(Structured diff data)
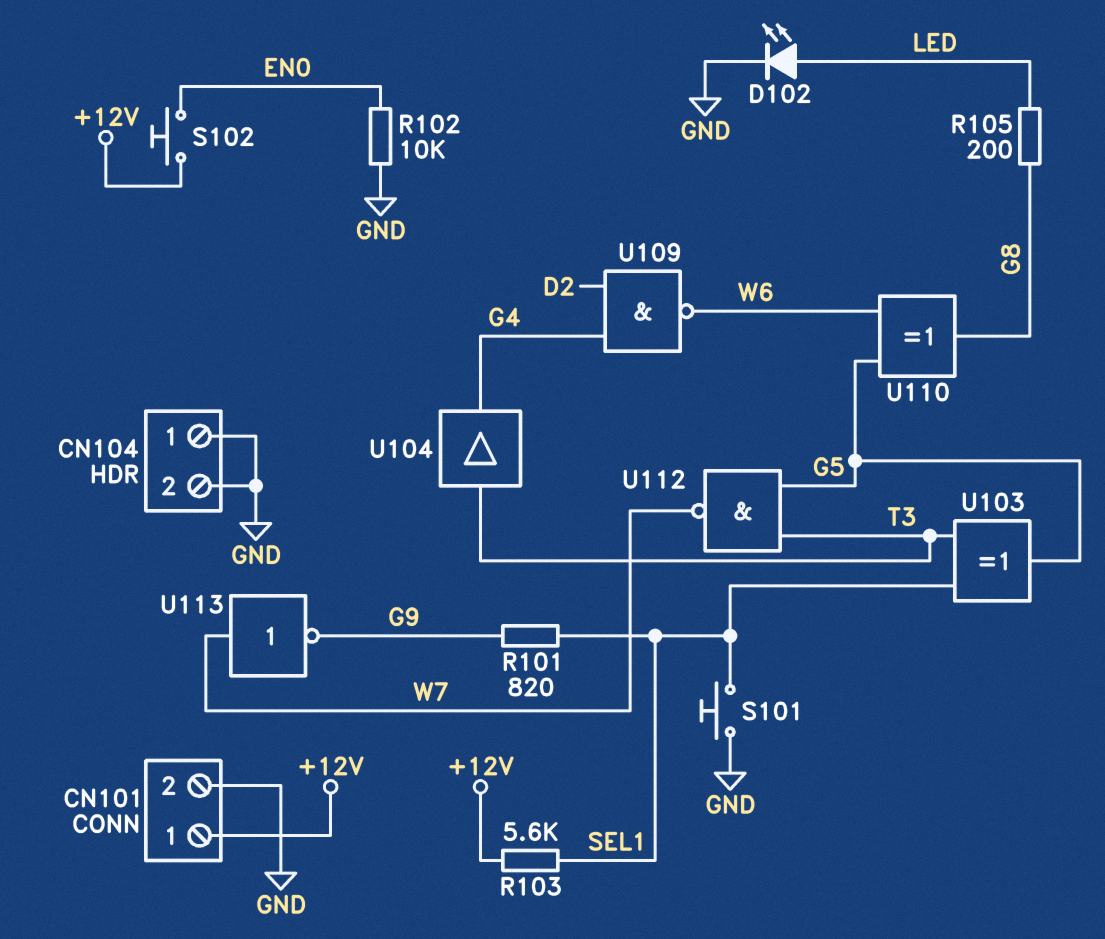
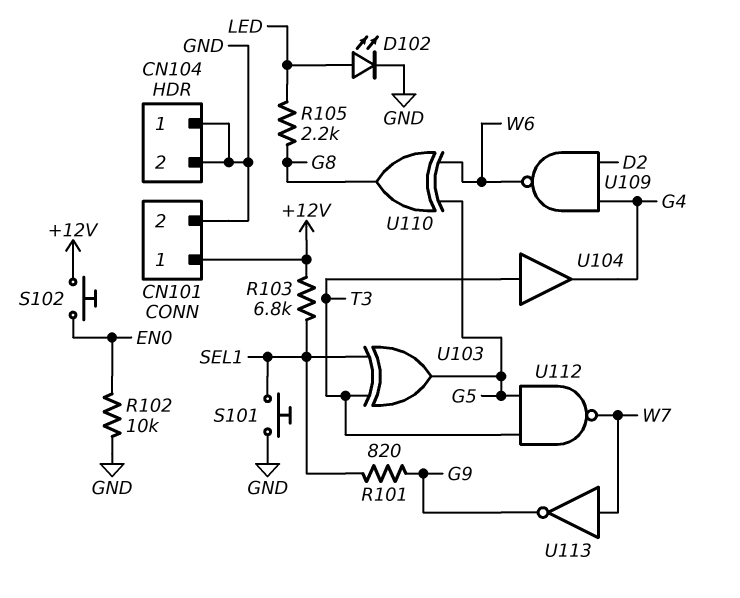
R103: 5.6k (+12V, SEL1) -> 6.8k (+12V, SEL1)
R105: 200 (G8, LED) -> 2.2k (G8, LED)

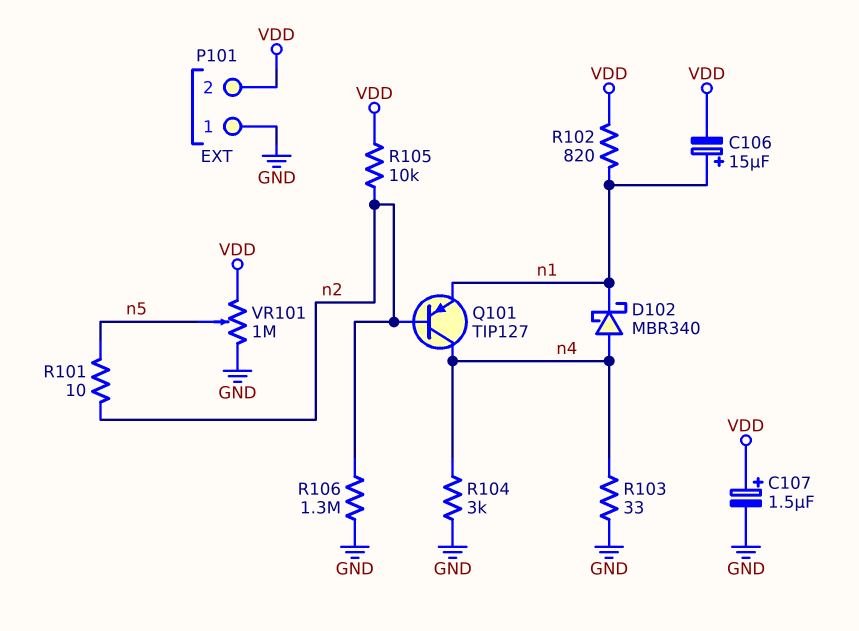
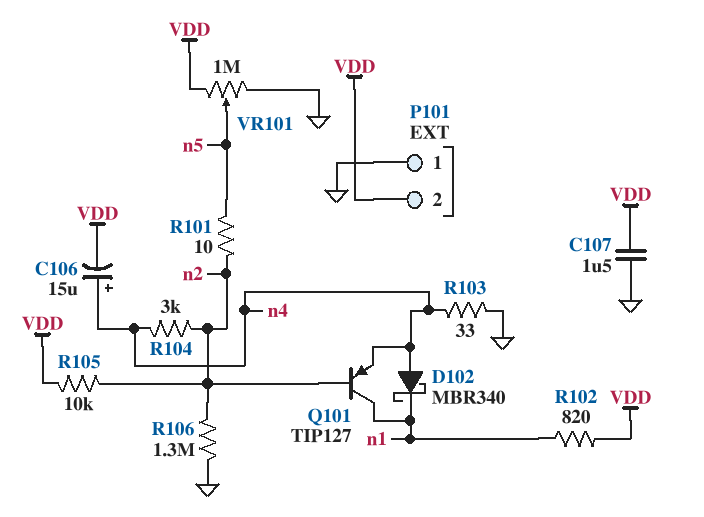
C106: 15uF (plus n1, minus VDD) -> 15uF (plus n4, minus VDD)
C107: 1.5uF (plus VDD, minus GND) -> 1.5uF (GND, VDD)
Q101: PNP TIP127 (B n2, C n4, E n1) -> PNP TIP127 (B n2, C n1, E n4)
R104: 3k (GND, n4) -> 3k (n2, n4)

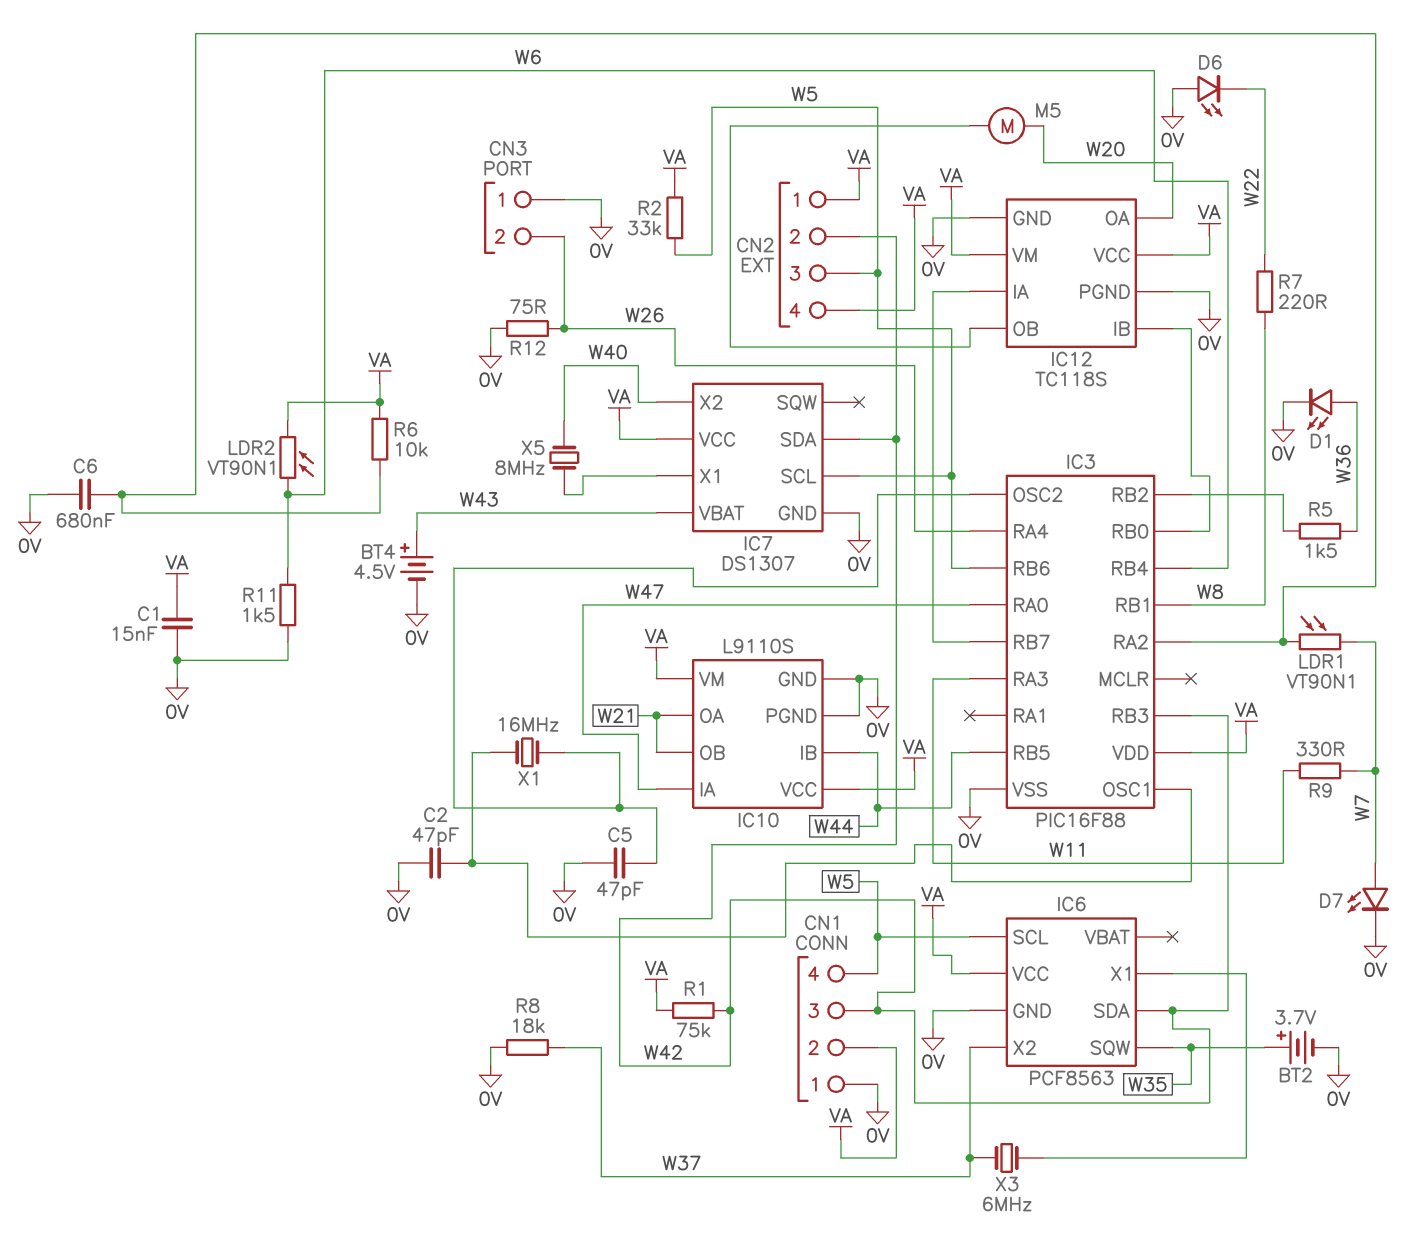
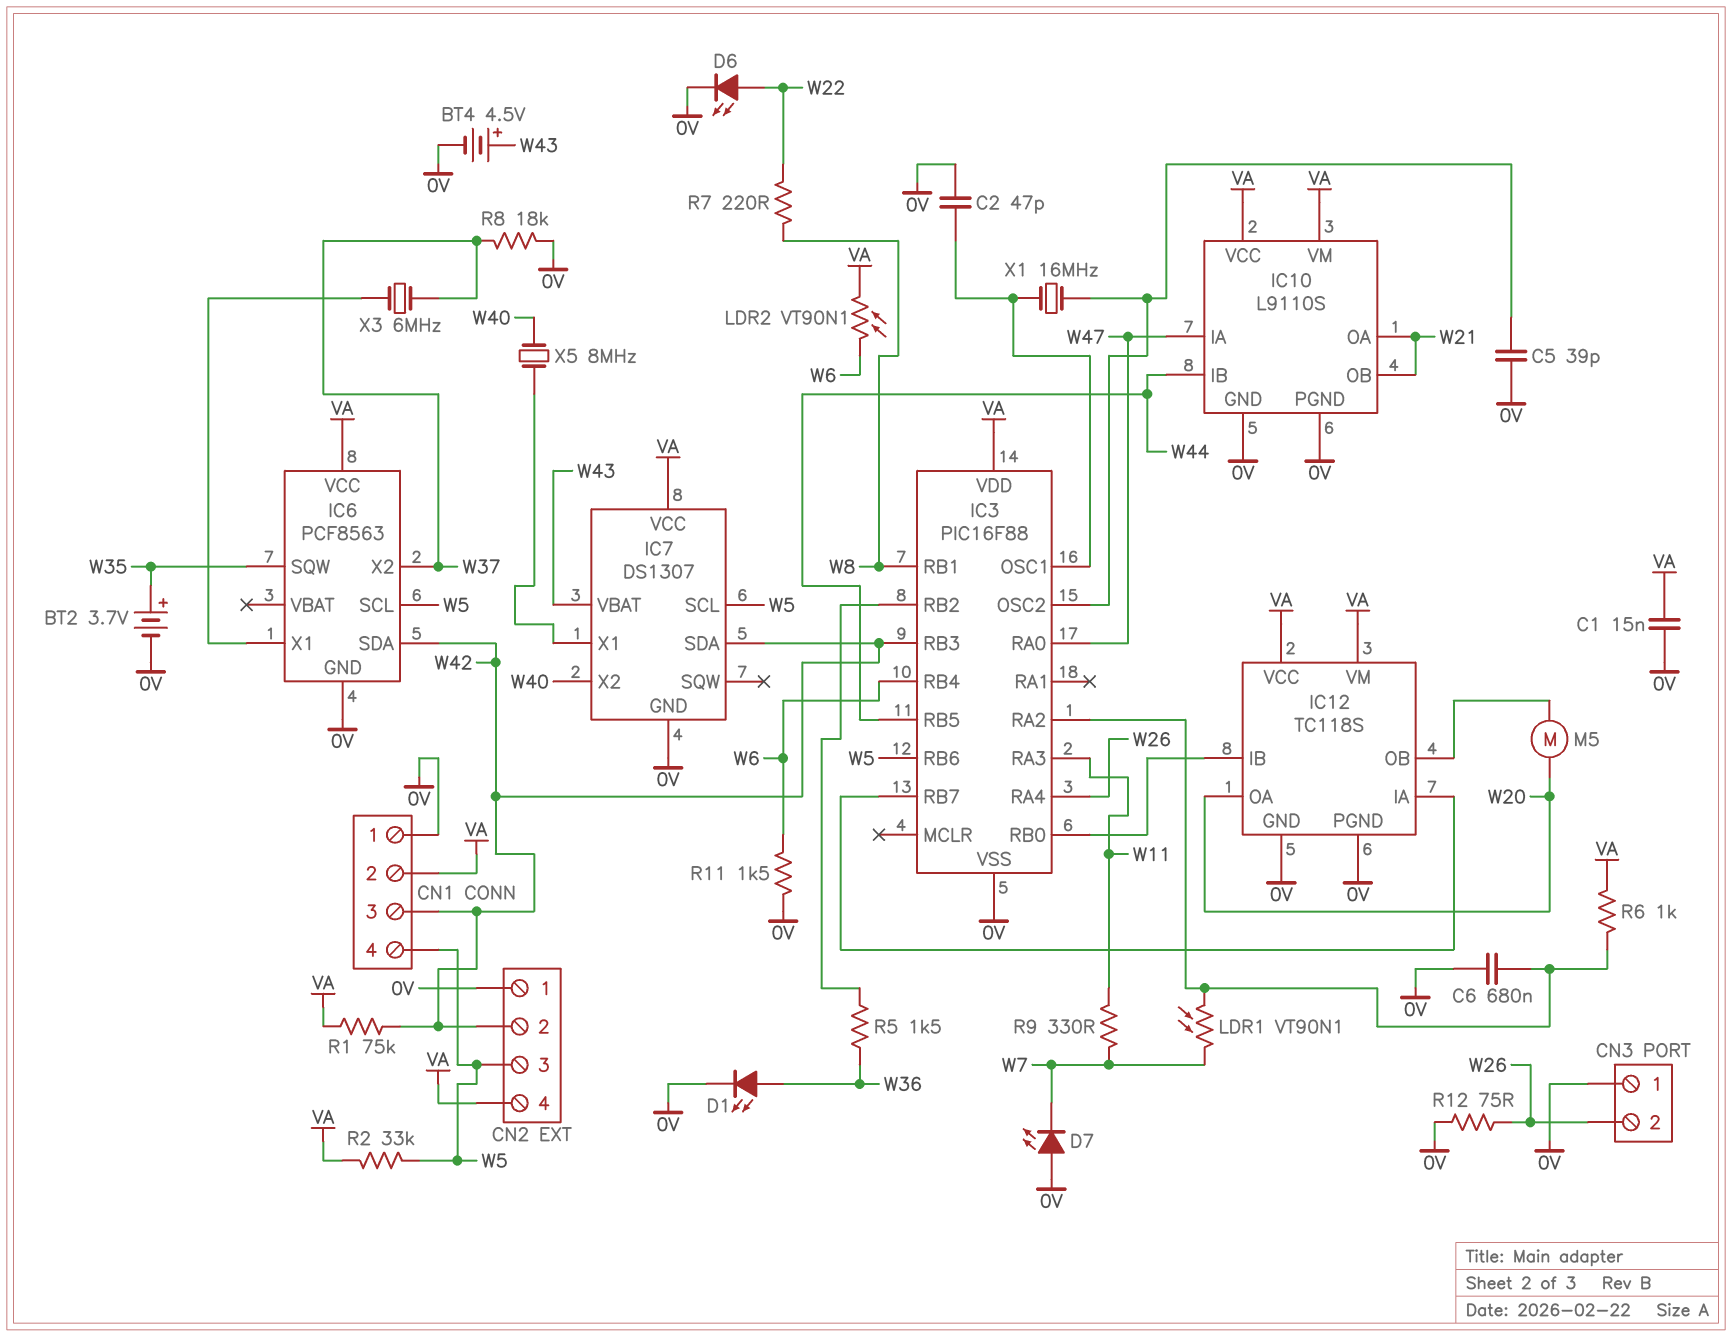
C5: 47pF (0V, IC3/OSC2) -> 39pF (0V, IC3/OSC2)
CN2 pin 1: VA -> 0V
D6: LED (A 0V, K W22) -> LED (A W22, K 0V)
D7: LED (A W7, K 0V) -> LED (A 0V, K W7)
R6: 10k (IC3/RA2, VA) -> 1k (IC3/RA2, VA)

Task details ::
Your answer must be the lines from the one with "CN2 pin 1: VA -> 0V" through the last line of the data, repeated exactly and with nothing else.

Result for this task ::
CN2 pin 1: VA -> 0V
D6: LED (A 0V, K W22) -> LED (A W22, K 0V)
D7: LED (A W7, K 0V) -> LED (A 0V, K W7)
R6: 10k (IC3/RA2, VA) -> 1k (IC3/RA2, VA)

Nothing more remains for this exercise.